Work task:
Go through the data line by line from the top, retyping each exactly, and end with the line that contains "none -> black 1x2 brick [224,100,322,205]".

Records excerpted from a collection:
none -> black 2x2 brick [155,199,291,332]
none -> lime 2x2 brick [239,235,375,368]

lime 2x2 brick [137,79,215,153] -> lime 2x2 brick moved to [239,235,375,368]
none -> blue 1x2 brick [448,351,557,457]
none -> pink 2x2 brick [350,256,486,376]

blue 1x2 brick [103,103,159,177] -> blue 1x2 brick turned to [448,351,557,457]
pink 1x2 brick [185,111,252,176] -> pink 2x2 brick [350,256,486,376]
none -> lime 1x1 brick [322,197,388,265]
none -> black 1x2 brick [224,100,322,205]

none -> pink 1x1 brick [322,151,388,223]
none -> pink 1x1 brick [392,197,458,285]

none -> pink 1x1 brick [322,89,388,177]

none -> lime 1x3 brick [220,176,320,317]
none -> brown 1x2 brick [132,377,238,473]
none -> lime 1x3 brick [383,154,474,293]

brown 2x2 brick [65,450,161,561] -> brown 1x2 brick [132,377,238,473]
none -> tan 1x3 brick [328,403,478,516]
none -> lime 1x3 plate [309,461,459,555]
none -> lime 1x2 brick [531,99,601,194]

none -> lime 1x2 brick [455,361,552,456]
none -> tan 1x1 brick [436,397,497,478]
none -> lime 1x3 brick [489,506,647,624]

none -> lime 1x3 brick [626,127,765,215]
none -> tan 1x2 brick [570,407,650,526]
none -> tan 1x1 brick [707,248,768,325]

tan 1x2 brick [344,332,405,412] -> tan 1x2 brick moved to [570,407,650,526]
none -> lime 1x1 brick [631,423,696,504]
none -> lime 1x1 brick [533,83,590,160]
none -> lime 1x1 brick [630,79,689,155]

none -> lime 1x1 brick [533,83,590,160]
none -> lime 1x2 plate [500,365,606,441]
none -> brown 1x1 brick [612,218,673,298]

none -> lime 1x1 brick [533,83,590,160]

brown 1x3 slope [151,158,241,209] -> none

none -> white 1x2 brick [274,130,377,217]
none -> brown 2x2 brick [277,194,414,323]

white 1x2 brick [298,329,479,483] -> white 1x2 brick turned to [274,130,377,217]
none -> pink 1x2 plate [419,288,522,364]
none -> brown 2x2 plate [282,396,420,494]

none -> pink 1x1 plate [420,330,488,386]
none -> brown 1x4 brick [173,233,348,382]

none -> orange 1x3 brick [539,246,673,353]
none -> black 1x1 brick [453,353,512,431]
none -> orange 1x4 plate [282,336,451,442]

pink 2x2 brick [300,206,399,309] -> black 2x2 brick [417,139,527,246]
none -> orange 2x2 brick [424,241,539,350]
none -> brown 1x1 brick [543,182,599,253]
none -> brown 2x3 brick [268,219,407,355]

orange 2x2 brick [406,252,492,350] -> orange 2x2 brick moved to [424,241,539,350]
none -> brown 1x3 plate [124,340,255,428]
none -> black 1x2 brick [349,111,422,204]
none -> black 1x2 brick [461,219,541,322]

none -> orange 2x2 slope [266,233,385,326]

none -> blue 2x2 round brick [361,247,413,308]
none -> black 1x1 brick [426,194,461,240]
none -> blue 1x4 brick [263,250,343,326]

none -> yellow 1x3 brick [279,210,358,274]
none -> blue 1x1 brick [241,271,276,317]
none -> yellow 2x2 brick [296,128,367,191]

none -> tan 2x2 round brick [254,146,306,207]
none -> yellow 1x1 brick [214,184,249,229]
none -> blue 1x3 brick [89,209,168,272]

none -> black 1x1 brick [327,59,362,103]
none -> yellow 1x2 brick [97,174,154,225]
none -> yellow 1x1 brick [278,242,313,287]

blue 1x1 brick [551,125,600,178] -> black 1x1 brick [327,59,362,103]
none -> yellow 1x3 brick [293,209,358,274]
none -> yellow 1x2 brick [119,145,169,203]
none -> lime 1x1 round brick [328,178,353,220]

Solution to this task:
none -> black 2x2 brick [155,199,291,332]
none -> lime 2x2 brick [239,235,375,368]

lime 2x2 brick [137,79,215,153] -> lime 2x2 brick moved to [239,235,375,368]
none -> blue 1x2 brick [448,351,557,457]
none -> pink 2x2 brick [350,256,486,376]

blue 1x2 brick [103,103,159,177] -> blue 1x2 brick turned to [448,351,557,457]
pink 1x2 brick [185,111,252,176] -> pink 2x2 brick [350,256,486,376]
none -> lime 1x1 brick [322,197,388,265]
none -> black 1x2 brick [224,100,322,205]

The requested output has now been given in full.